Your goal - The entries shown here must be retyped in full, with no pictures included.

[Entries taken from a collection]
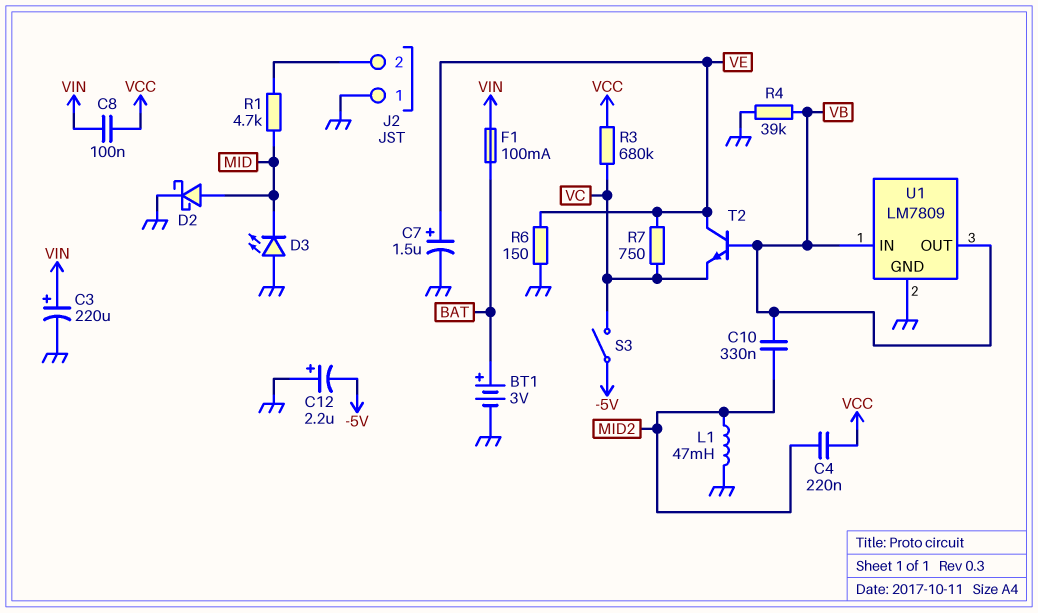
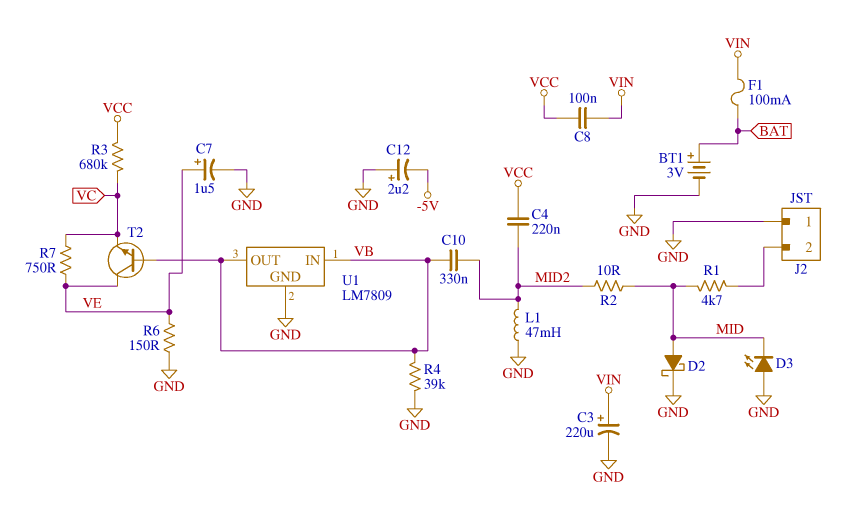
R2: none -> 10 (MID, MID2)
S3: switch (-5V, VC) -> none

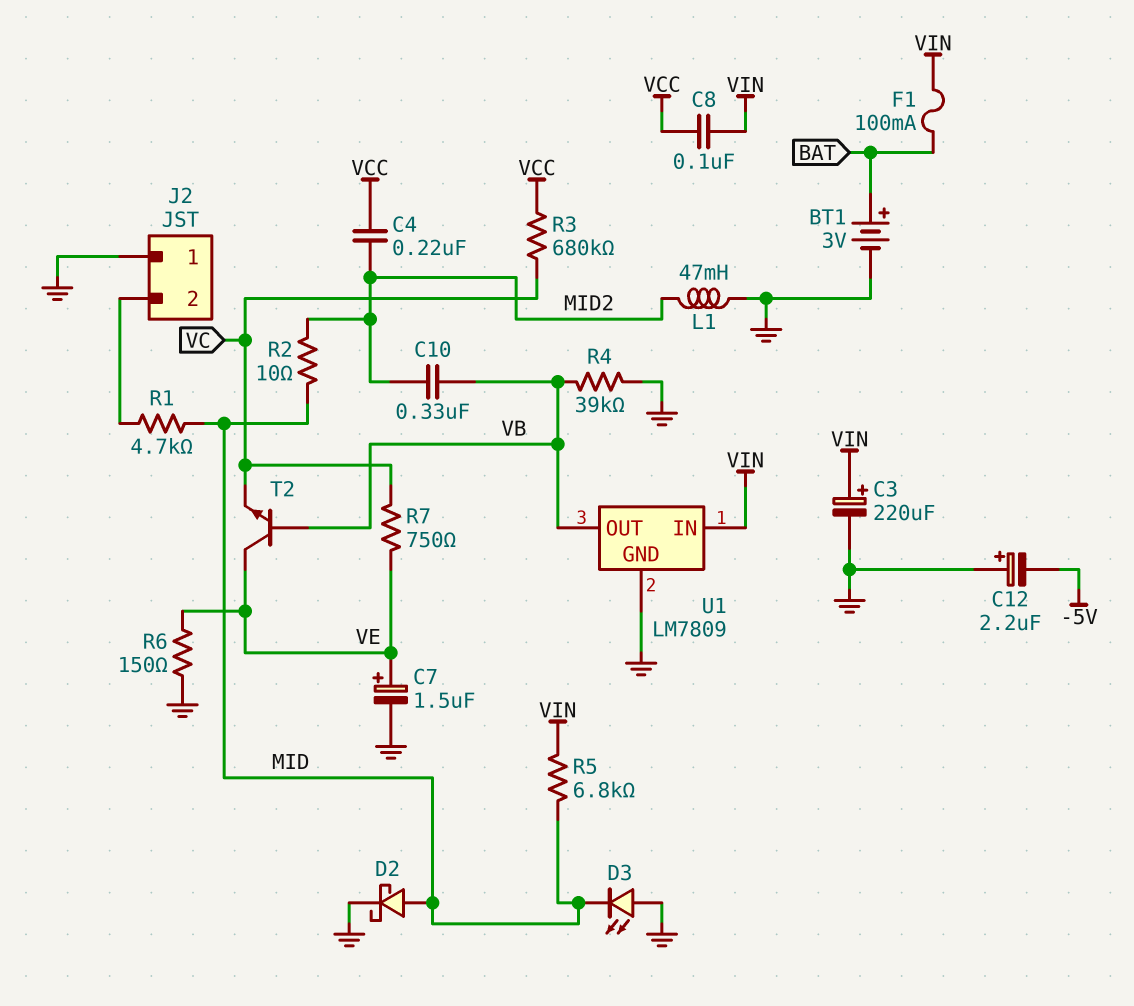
R5: none -> 6.8k (MID, VIN)
U1 pin IN: VB -> VIN

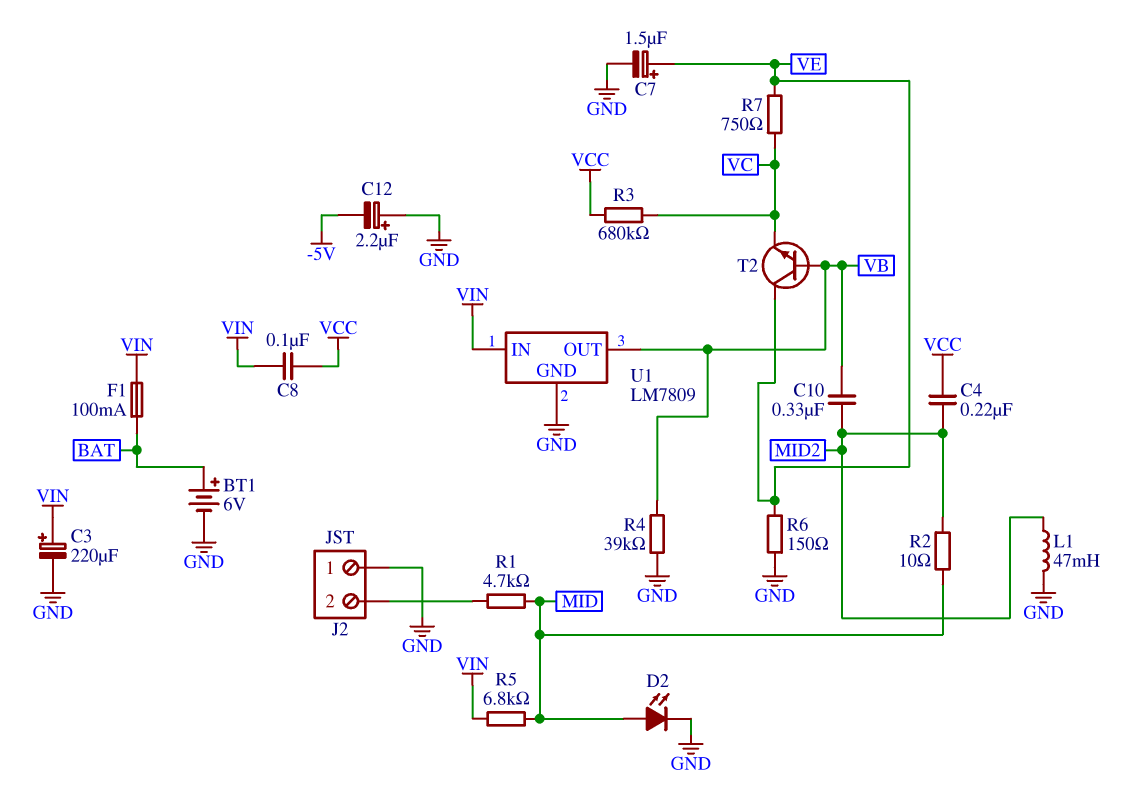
BT1: 3V (plus BAT, minus GND) -> 6V (plus BAT, minus GND)
D2: schottky (A MID, K GND) -> LED (A MID, K GND)
D3: LED (A GND, K MID) -> none

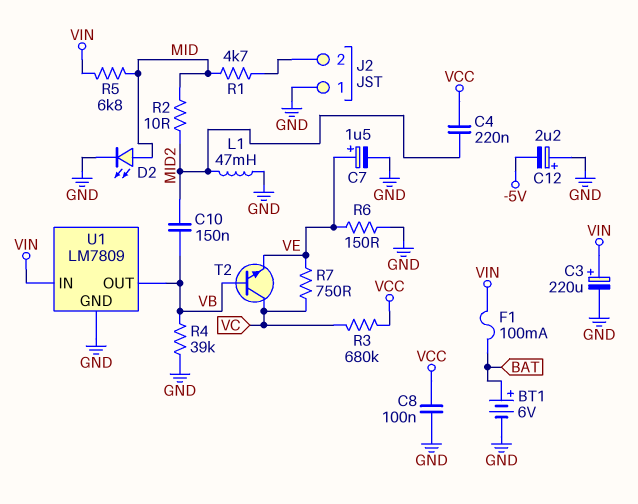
C8: 100nF (VCC, VIN) -> 100nF (GND, VCC)
C10: 330nF (MID2, VB) -> 150nF (MID2, VB)
T2: NPN (B VB, C VE, E VC) -> NPN (B VB, C VC, E VE)

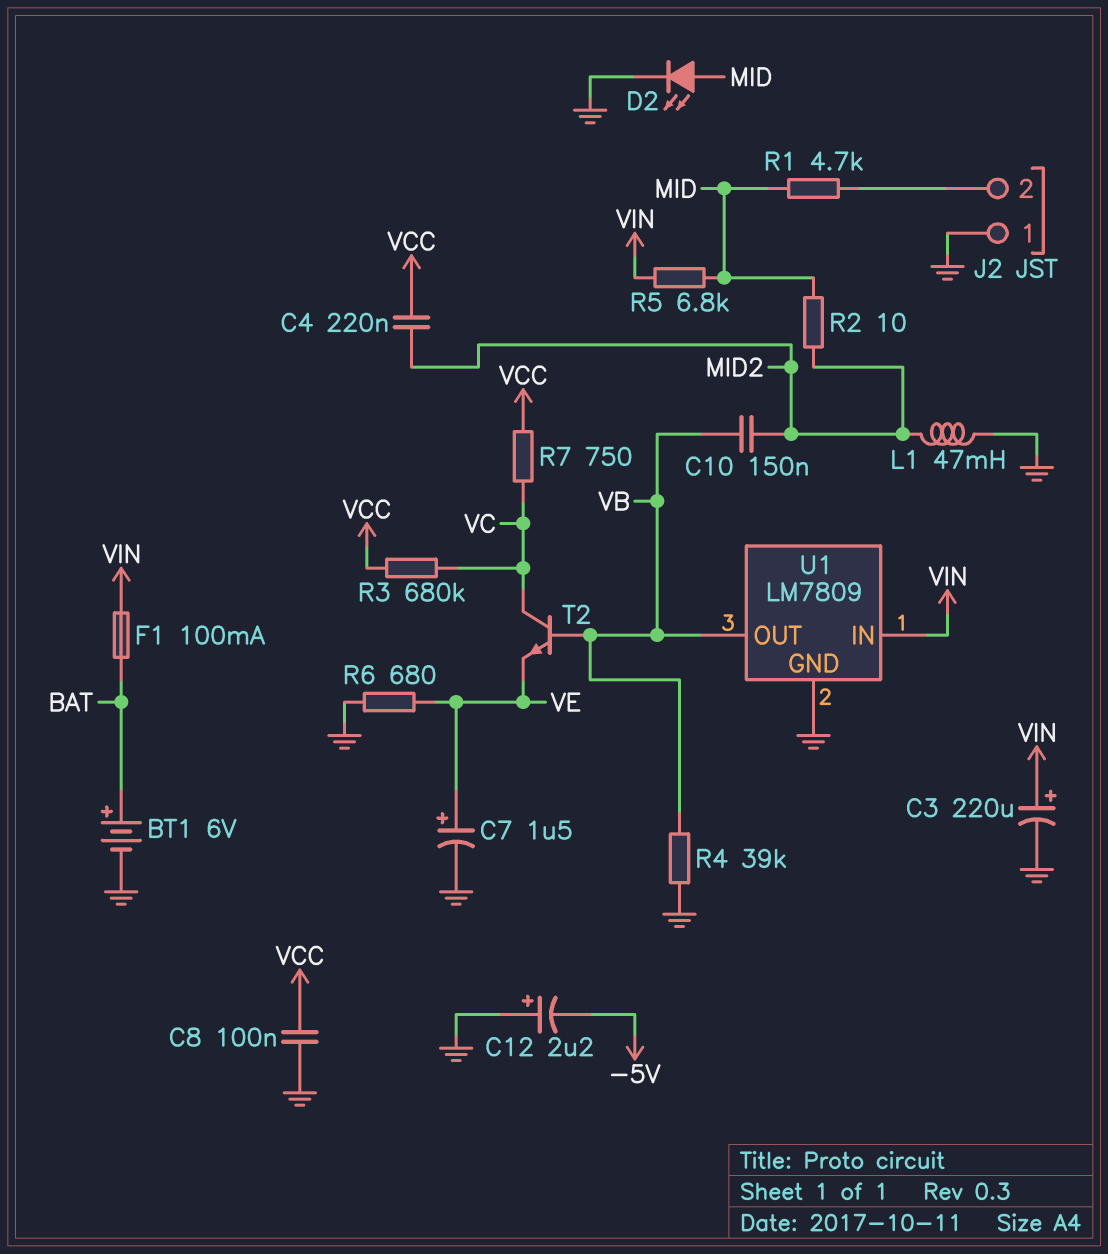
R6: 150 (GND, VE) -> 680 (GND, VE)
R7: 750 (VC, VE) -> 750 (VC, VCC)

Completed exercise -
R2: none -> 10 (MID, MID2)
S3: switch (-5V, VC) -> none

R5: none -> 6.8k (MID, VIN)
U1 pin IN: VB -> VIN

BT1: 3V (plus BAT, minus GND) -> 6V (plus BAT, minus GND)
D2: schottky (A MID, K GND) -> LED (A MID, K GND)
D3: LED (A GND, K MID) -> none

C8: 100nF (VCC, VIN) -> 100nF (GND, VCC)
C10: 330nF (MID2, VB) -> 150nF (MID2, VB)
T2: NPN (B VB, C VE, E VC) -> NPN (B VB, C VC, E VE)

R6: 150 (GND, VE) -> 680 (GND, VE)
R7: 750 (VC, VE) -> 750 (VC, VCC)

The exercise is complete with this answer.